Given records ▸

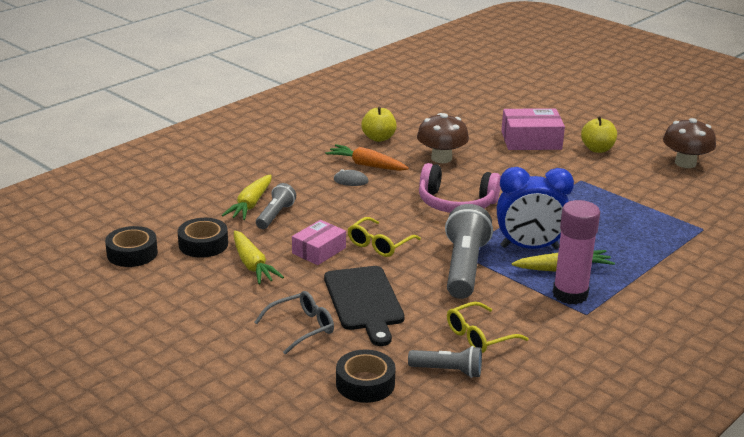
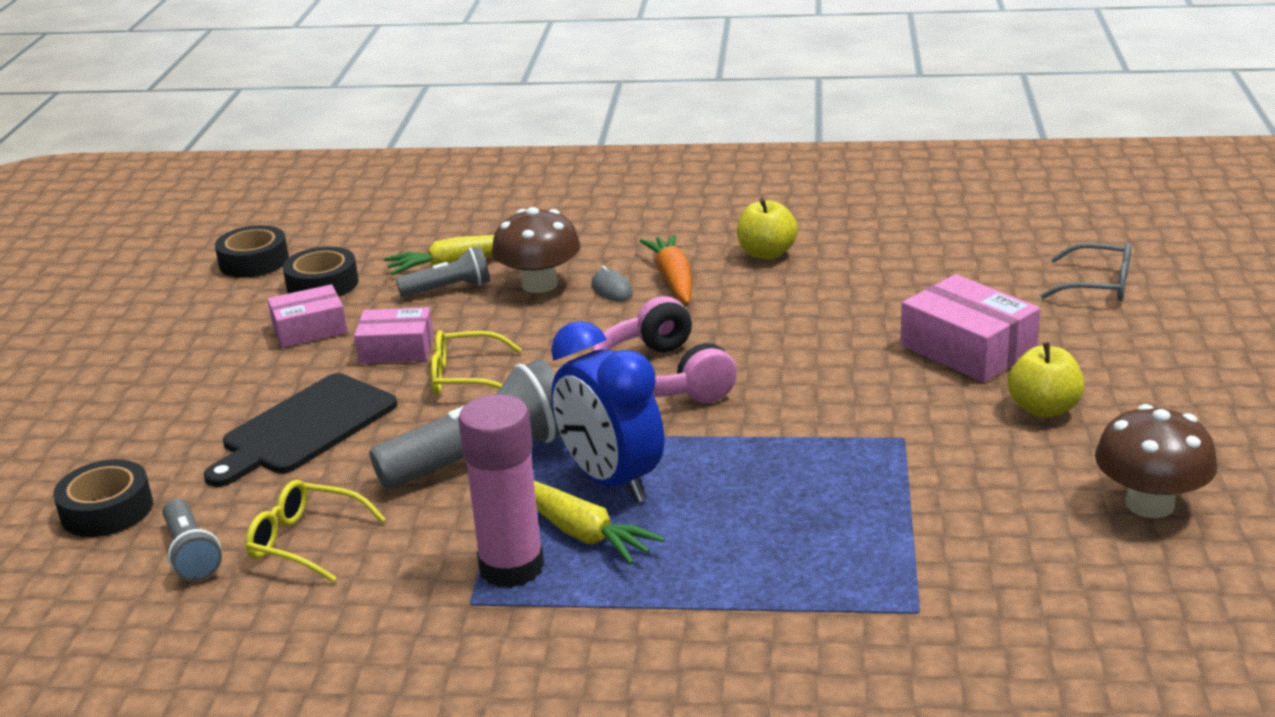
camera: 55 degrees right, 0 degrees up
(252, 265) = (309, 329): yellow carrot -> pink box
(301, 328) = (196, 418): grey glasses -> grey glasses (1098, 285)
(441, 158) = (783, 314): brown mushroom -> brown mushroom (539, 284)

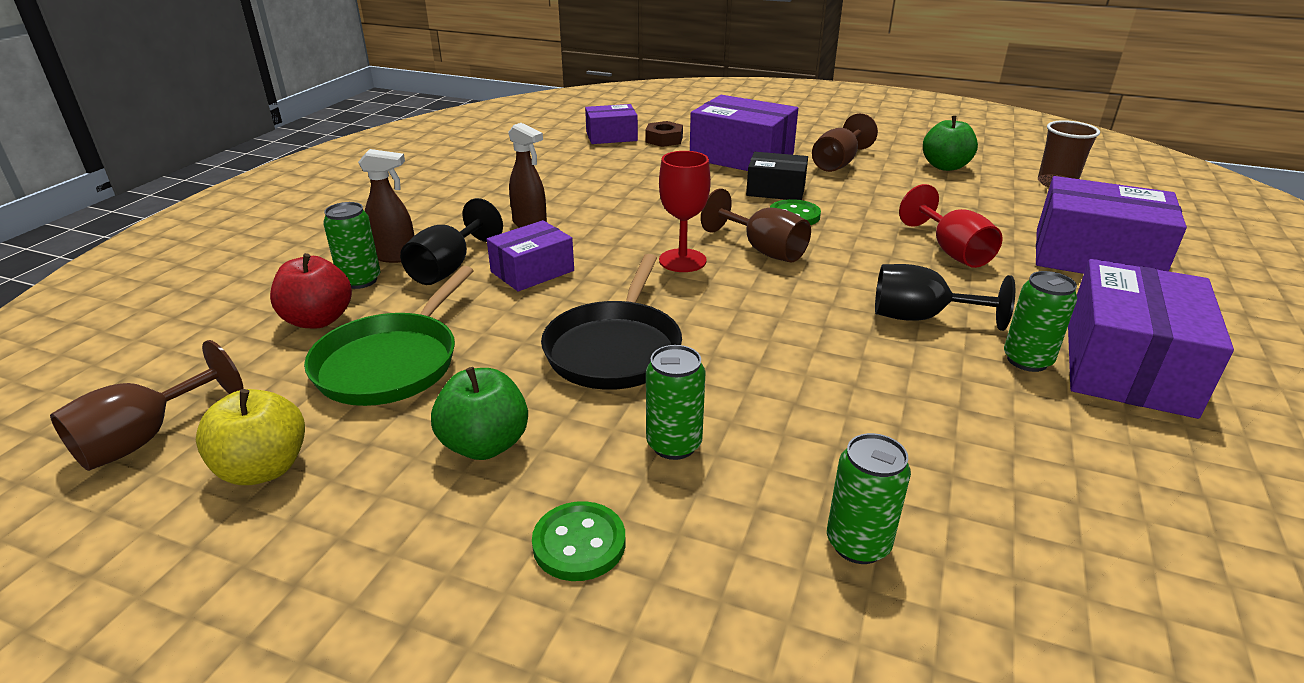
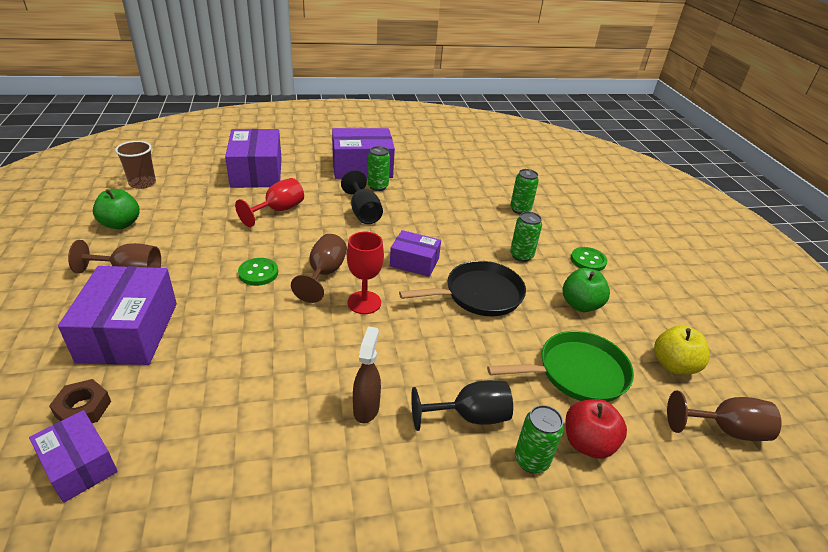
camera: 125 degrees left, 5 degrees up
(396, 256) = (484, 465): brown spray bottle -> none
(532, 271) = (435, 366): purple box -> purple box (414, 262)
(776, 190) = (211, 292): black box -> none

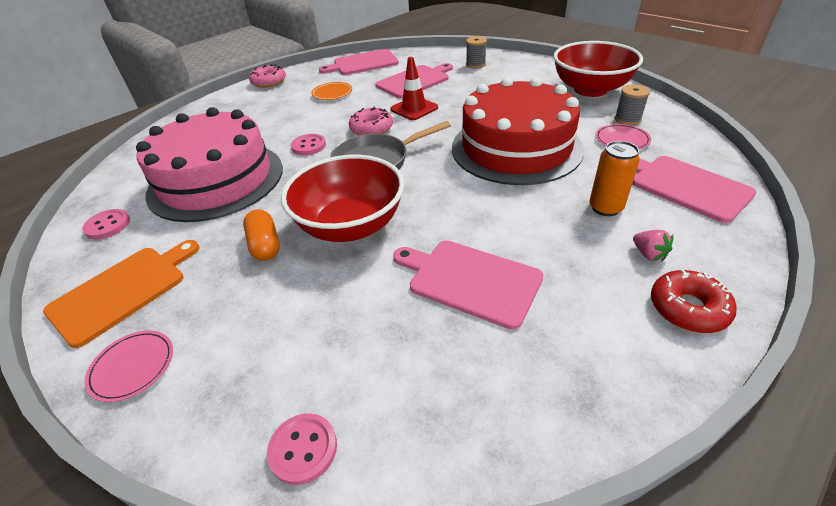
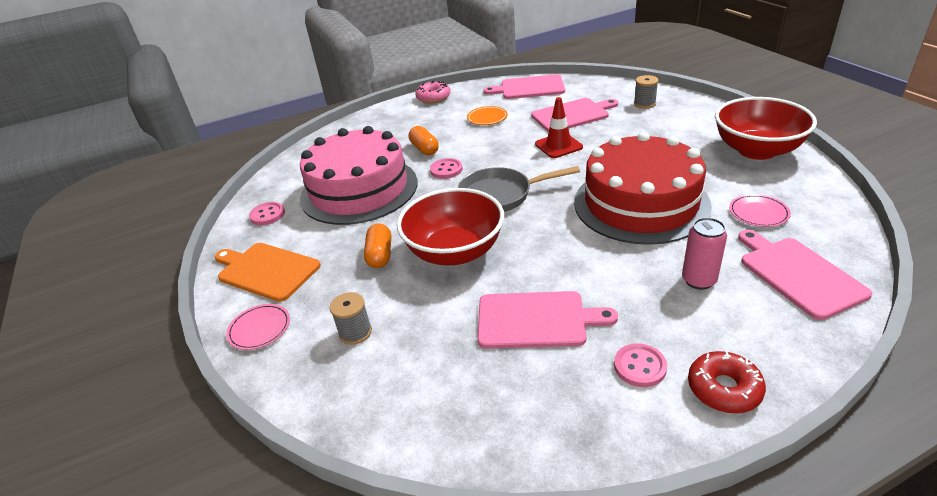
camera: 20 degrees right, 5 degrees down
(123, 291) = (266, 270): orange cutting board -> orange cutting board turned 120 degrees counterclockwise
(277, 130) = (424, 149): none -> orange capsule
(303, 449) = (357, 415): pink button -> pink button (640, 366)
(371, 129) = (509, 161): pink donut -> none
(470, 280) = (536, 320): pink cutting board -> pink cutting board turned 135 degrees clockwise
(605, 208) = (698, 280): orange can -> pink can
(627, 119) = (779, 191): grey spool -> grey spool (355, 332)
(648, 254) = (716, 333): pink strawberry -> none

Exercise requirements ▸
The lines to return are those in the entries above that include "none".

Answer ▸
(396, 256) = (484, 465): brown spray bottle -> none
(776, 190) = (211, 292): black box -> none
(277, 130) = (424, 149): none -> orange capsule
(371, 129) = (509, 161): pink donut -> none
(648, 254) = (716, 333): pink strawberry -> none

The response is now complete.